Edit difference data
◇ ◇ ◇ ◇ ◇
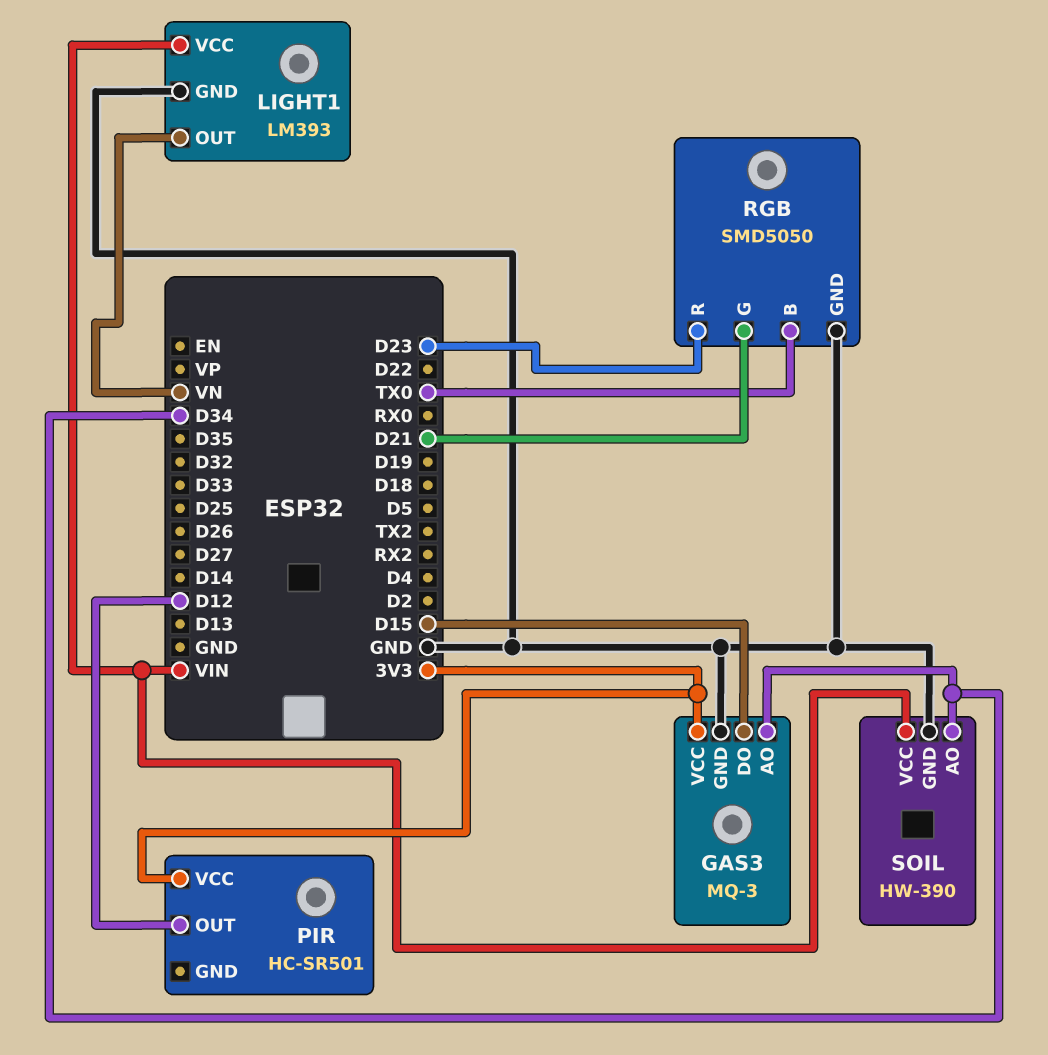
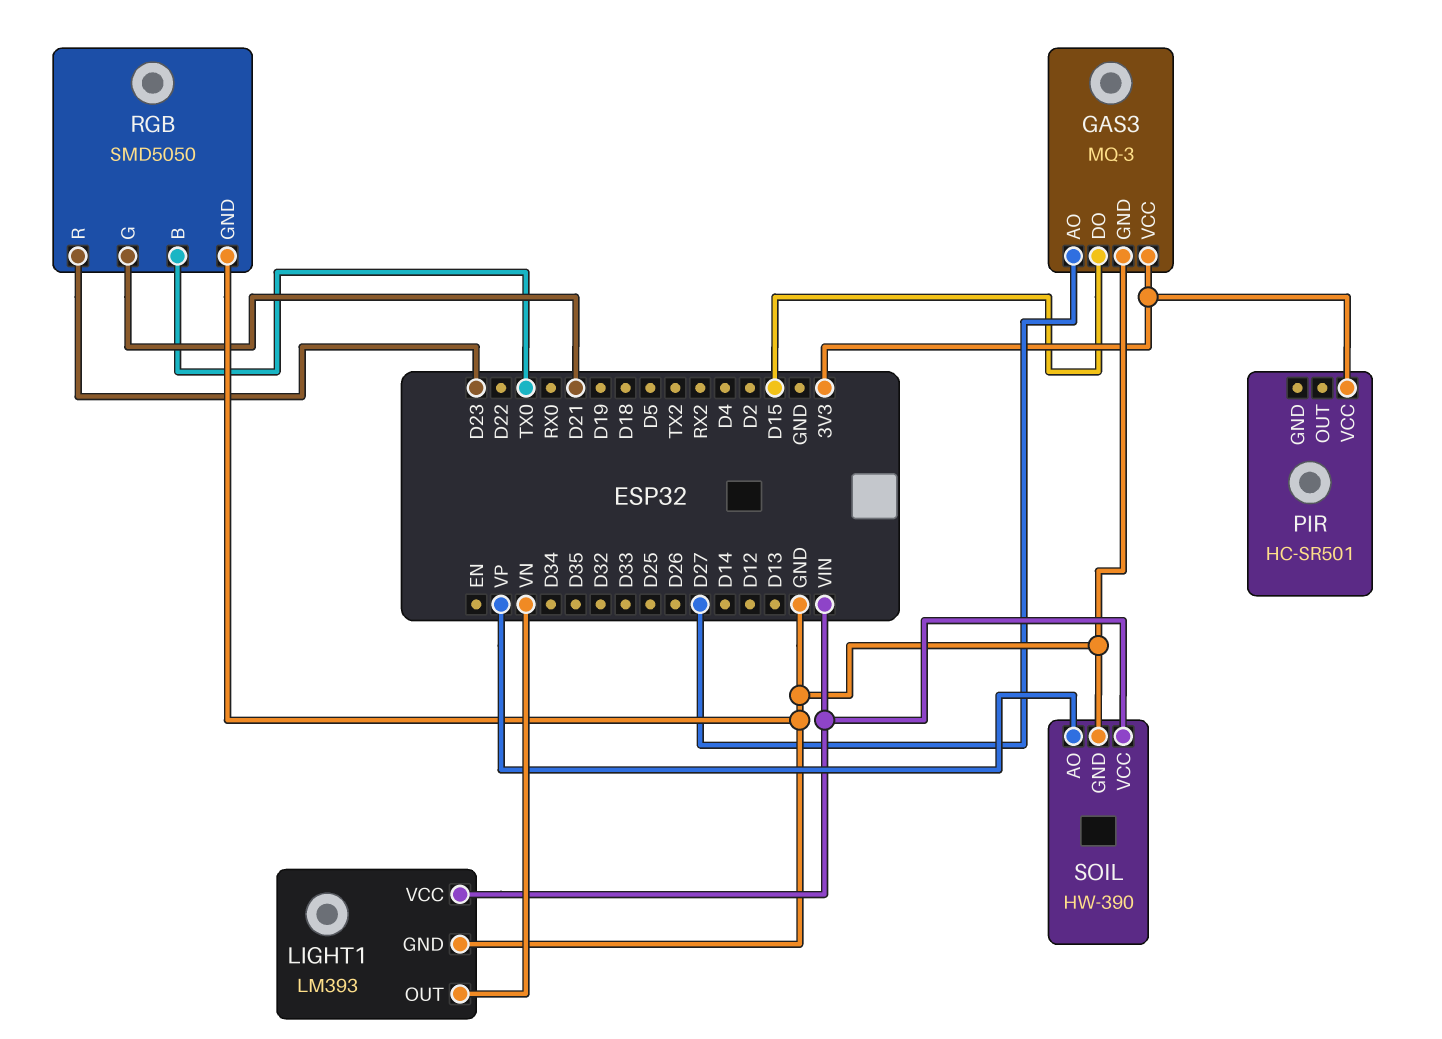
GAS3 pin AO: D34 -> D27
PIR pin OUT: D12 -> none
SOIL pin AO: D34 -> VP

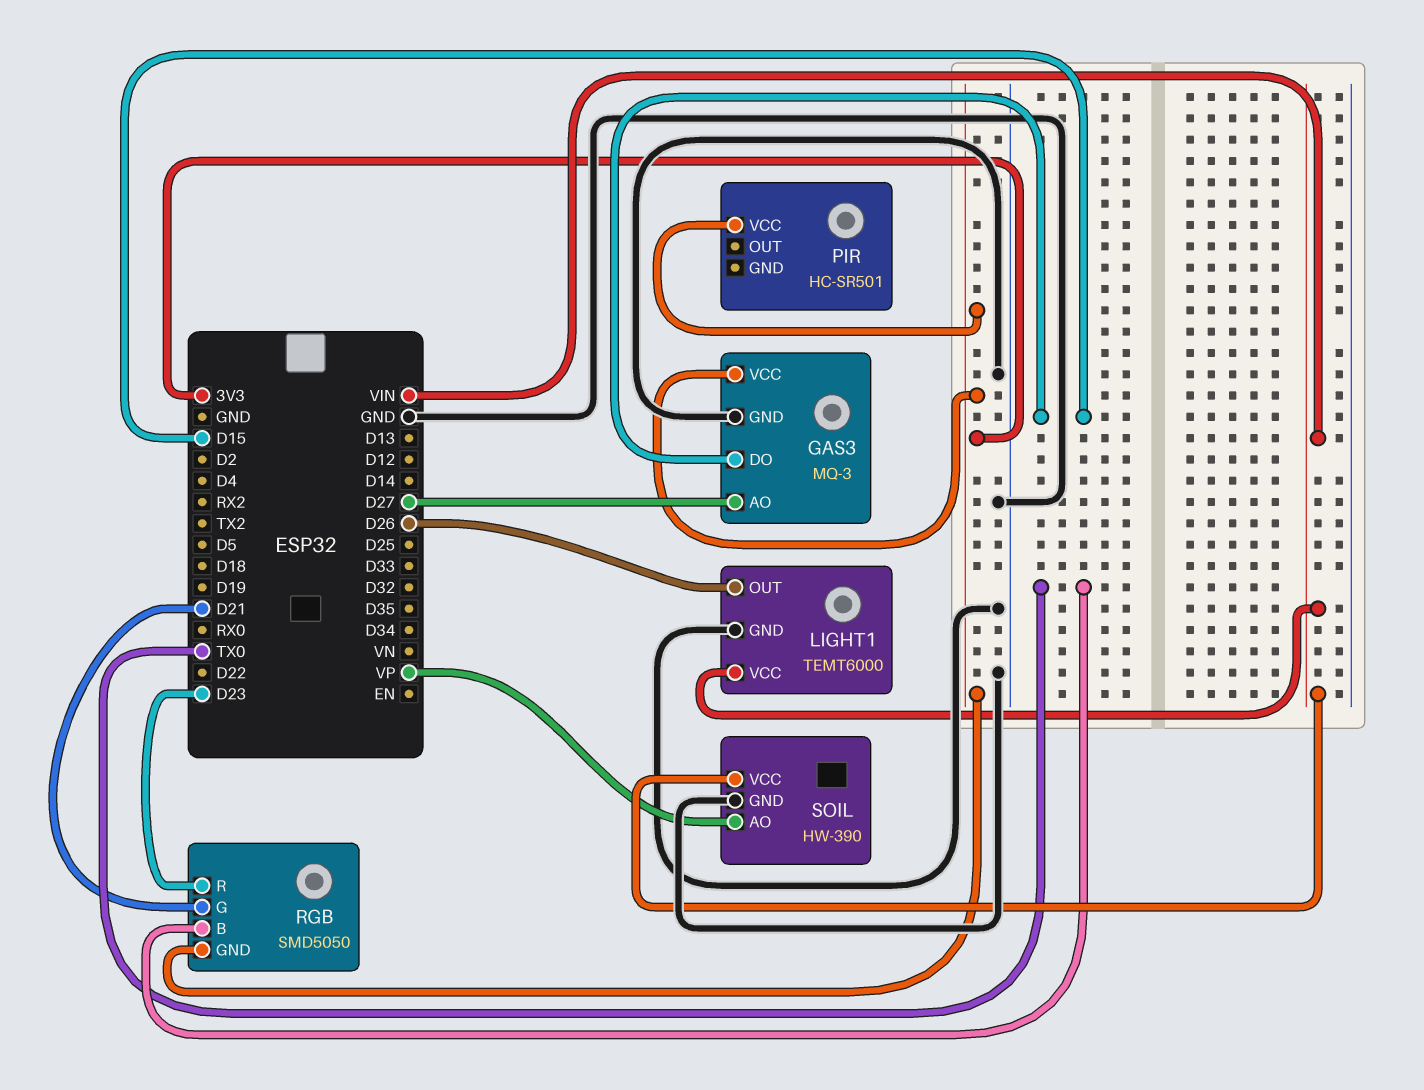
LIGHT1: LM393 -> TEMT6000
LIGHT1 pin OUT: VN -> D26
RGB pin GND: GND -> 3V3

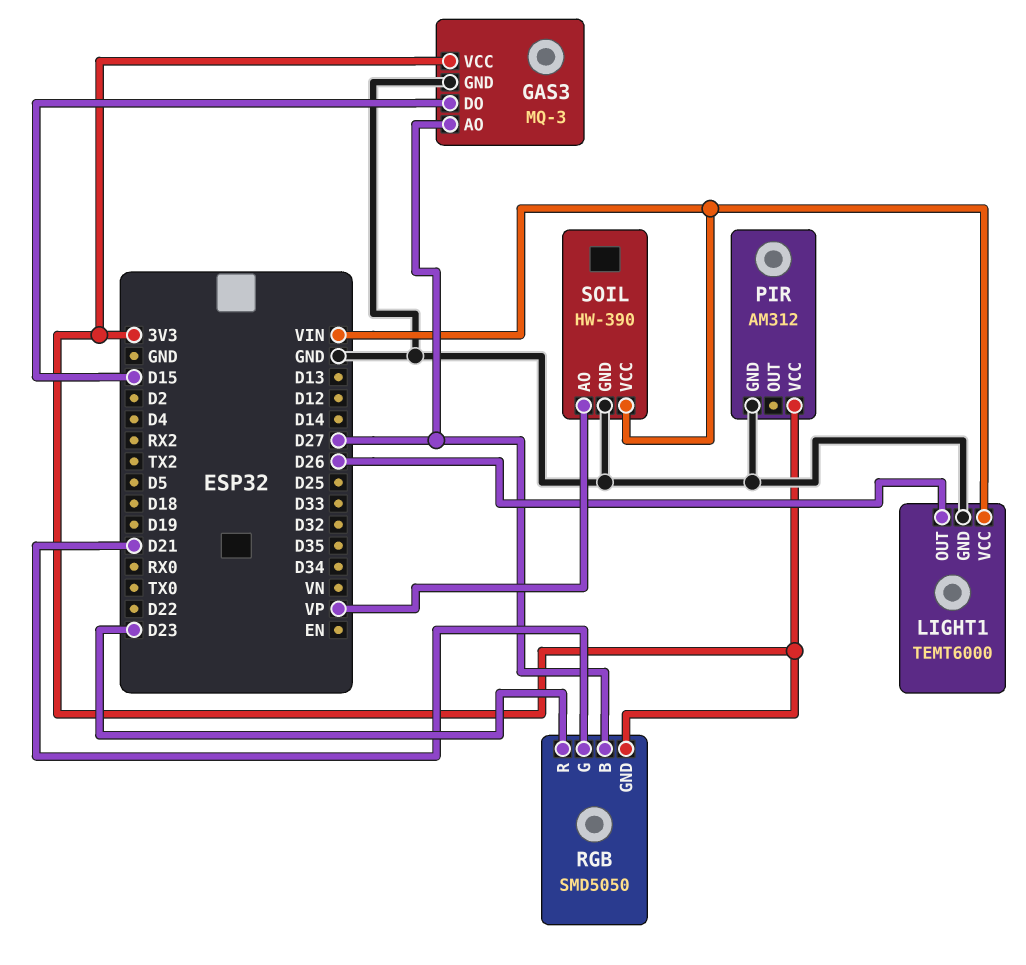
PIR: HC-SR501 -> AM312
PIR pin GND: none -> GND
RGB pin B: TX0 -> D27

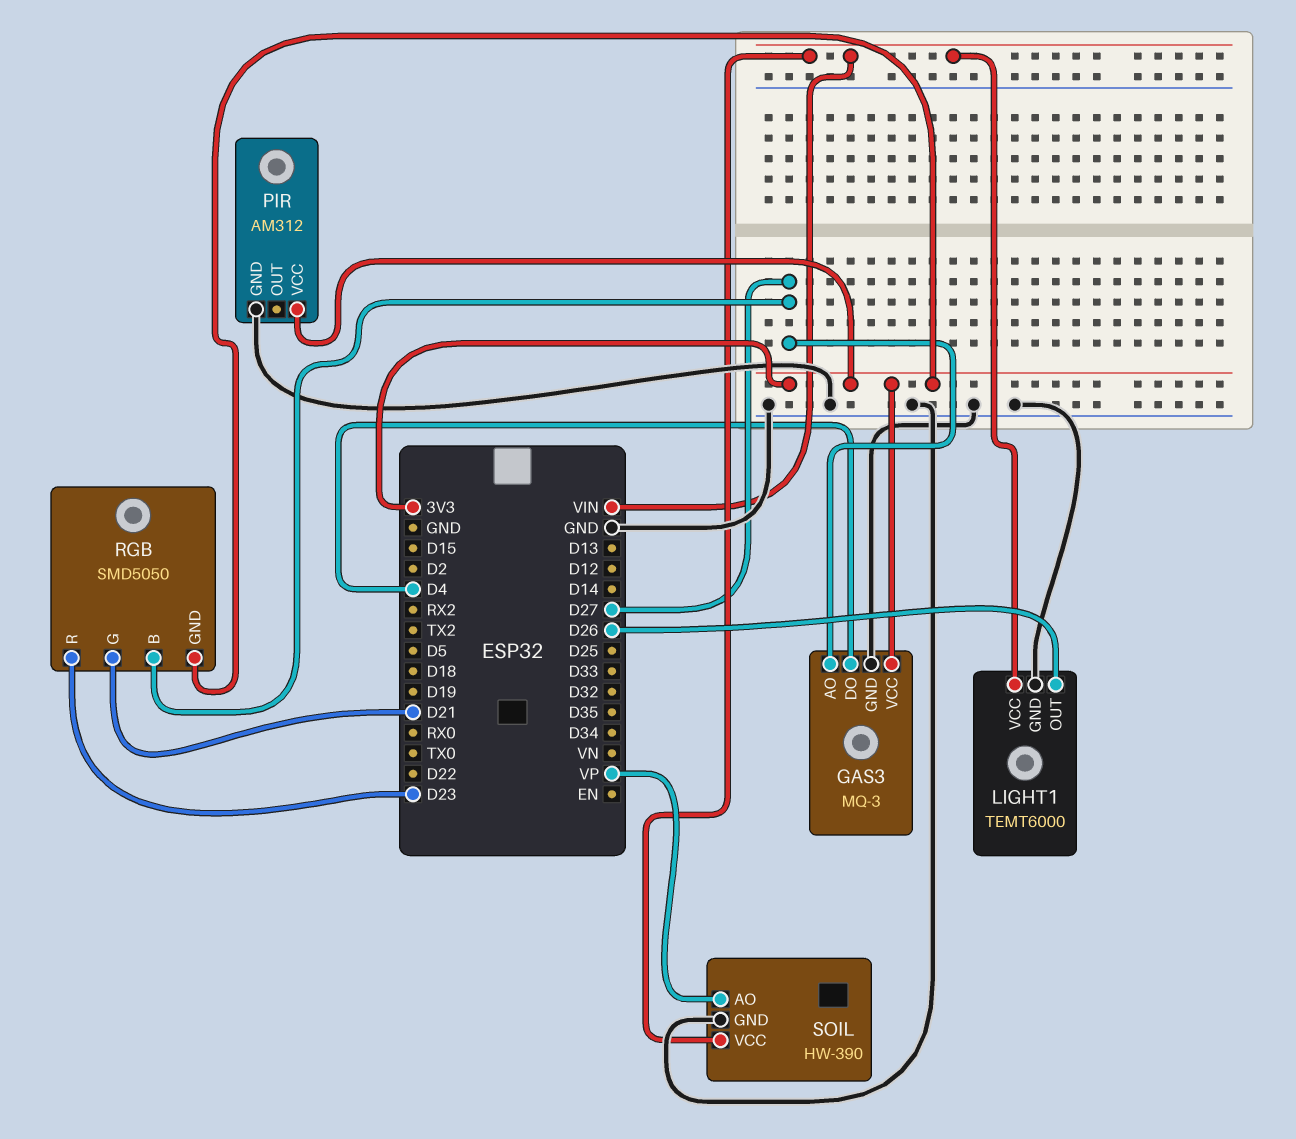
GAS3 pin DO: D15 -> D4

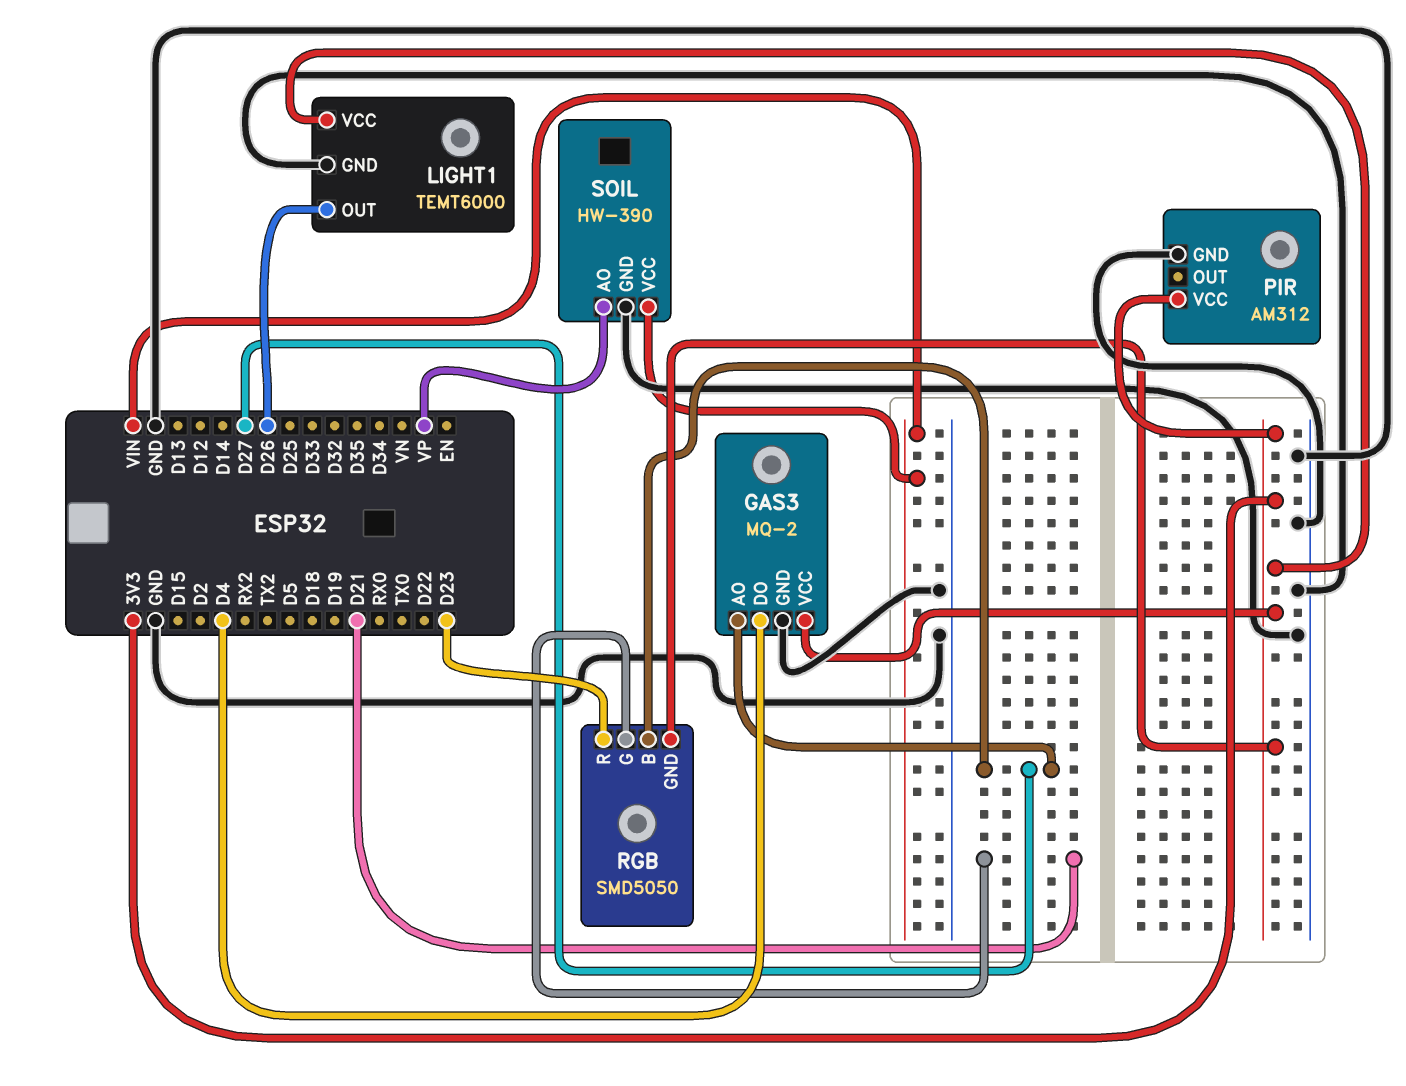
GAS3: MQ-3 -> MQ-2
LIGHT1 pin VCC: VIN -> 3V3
◇ ◇ ◇ ◇ ◇
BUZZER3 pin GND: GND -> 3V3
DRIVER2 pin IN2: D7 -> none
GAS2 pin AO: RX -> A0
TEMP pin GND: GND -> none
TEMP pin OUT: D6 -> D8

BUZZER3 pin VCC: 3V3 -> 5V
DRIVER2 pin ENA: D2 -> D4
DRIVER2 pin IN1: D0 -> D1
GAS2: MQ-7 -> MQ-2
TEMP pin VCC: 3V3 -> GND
◇ ◇ ◇ ◇ ◇
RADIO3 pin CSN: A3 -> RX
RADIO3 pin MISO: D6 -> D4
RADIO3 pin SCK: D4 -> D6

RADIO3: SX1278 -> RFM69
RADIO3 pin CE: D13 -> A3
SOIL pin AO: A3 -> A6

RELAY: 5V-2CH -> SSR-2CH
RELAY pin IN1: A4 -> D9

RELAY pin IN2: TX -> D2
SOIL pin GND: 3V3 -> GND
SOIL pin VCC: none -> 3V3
◇ ◇ ◇ ◇ ◇
## TASK GOAL
For the data above, state only how many lines include the word "SOIL".

## FINISHED TASK
4